• What this task involves: Each line that includes the word "orange" should be copied from the records.

(Modification records)
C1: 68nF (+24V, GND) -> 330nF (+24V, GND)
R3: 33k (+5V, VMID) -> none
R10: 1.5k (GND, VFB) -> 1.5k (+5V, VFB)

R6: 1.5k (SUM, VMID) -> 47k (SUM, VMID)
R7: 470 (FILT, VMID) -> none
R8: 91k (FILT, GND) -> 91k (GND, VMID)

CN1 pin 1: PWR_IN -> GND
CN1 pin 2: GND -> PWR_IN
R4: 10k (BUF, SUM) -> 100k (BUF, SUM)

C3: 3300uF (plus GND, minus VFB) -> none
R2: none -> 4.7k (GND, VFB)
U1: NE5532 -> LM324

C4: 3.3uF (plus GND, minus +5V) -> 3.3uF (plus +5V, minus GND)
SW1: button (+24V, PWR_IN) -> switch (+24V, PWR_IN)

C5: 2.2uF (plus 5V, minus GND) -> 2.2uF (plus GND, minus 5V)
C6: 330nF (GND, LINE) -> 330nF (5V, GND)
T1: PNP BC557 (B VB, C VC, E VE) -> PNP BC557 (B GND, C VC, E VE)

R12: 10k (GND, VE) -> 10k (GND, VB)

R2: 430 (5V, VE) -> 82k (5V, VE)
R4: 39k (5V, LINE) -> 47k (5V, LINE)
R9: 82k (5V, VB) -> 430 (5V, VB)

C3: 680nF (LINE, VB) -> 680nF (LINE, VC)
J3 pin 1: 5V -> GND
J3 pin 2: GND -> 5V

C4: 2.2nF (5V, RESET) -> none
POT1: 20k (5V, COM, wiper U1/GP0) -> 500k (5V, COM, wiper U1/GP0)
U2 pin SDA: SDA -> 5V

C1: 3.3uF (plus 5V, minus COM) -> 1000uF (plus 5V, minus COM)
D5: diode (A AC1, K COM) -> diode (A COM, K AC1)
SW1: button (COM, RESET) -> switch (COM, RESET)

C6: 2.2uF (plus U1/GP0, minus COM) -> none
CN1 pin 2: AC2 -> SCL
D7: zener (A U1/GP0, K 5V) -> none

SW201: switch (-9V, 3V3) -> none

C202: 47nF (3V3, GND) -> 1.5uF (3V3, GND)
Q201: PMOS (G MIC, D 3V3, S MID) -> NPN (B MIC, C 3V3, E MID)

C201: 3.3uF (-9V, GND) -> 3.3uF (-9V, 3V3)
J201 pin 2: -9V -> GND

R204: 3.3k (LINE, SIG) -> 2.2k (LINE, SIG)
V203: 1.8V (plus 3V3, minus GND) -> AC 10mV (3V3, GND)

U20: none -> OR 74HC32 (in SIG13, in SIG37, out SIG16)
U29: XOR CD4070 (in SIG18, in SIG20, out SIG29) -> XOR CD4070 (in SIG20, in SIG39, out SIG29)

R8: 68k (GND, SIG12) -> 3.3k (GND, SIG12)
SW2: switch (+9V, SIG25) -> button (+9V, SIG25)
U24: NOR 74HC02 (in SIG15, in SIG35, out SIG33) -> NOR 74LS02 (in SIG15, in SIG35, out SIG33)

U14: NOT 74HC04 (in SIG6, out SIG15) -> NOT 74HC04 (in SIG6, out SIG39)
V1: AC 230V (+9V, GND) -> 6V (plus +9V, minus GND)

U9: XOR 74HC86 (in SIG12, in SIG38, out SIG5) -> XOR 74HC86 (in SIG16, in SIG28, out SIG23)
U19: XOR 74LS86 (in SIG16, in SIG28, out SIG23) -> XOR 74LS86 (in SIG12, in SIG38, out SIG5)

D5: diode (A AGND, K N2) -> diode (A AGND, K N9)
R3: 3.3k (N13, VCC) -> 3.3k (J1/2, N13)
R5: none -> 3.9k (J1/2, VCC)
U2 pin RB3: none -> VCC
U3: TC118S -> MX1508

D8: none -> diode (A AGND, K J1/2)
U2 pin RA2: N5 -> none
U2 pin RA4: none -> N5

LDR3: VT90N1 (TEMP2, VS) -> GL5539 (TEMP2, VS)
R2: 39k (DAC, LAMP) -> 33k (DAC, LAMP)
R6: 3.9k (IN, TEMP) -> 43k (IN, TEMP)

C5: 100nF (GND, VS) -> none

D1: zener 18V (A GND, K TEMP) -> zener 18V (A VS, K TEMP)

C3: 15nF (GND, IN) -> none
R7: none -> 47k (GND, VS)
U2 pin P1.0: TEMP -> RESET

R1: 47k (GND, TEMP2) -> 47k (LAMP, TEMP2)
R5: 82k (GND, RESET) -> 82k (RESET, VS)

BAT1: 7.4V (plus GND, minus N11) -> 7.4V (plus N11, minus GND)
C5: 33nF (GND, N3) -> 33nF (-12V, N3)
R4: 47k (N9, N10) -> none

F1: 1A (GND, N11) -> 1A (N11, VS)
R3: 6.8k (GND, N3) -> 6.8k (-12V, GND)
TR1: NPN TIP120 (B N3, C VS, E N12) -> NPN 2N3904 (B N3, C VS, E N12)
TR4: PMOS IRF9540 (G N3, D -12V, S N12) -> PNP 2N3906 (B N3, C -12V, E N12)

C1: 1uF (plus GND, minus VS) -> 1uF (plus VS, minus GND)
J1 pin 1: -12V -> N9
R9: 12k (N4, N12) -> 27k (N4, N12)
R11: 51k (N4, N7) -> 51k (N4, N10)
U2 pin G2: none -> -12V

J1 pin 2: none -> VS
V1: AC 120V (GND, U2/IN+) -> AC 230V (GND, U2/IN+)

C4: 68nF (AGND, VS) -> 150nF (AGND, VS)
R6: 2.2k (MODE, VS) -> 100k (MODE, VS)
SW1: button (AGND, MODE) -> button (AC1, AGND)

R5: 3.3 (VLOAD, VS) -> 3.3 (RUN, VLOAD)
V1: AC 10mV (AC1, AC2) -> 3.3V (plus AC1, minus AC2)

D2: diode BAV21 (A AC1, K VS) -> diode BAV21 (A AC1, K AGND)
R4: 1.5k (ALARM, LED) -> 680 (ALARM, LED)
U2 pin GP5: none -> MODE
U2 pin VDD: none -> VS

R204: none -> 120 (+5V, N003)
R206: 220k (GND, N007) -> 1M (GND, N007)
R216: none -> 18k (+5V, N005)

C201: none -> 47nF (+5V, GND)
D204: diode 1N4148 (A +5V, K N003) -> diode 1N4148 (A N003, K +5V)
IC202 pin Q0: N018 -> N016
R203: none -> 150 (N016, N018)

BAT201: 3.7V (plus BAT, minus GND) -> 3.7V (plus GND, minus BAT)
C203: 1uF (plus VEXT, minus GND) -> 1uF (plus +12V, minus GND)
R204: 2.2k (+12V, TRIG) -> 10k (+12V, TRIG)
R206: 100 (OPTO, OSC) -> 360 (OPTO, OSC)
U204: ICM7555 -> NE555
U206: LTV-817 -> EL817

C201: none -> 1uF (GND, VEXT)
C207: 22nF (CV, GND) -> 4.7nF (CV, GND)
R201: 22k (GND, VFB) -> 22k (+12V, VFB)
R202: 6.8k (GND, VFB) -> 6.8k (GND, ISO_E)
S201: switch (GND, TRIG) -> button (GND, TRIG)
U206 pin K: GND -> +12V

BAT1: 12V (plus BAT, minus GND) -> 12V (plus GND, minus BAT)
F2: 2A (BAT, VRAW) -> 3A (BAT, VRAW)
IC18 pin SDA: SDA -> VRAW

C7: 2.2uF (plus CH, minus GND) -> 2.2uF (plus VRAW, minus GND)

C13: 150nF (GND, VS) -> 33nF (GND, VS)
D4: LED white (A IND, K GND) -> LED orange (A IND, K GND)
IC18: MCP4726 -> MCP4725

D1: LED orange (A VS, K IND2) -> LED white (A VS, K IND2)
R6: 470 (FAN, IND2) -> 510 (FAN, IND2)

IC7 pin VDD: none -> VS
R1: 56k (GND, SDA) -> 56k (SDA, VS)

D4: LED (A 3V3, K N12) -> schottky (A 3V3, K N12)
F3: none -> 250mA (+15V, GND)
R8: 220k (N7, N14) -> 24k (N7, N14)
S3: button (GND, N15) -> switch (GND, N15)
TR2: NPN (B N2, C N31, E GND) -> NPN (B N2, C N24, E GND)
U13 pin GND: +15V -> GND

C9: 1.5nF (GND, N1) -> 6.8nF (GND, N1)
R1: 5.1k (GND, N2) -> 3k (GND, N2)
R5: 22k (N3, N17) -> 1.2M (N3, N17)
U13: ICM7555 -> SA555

• Your response:
D4: LED white (A IND, K GND) -> LED orange (A IND, K GND)
D1: LED orange (A VS, K IND2) -> LED white (A VS, K IND2)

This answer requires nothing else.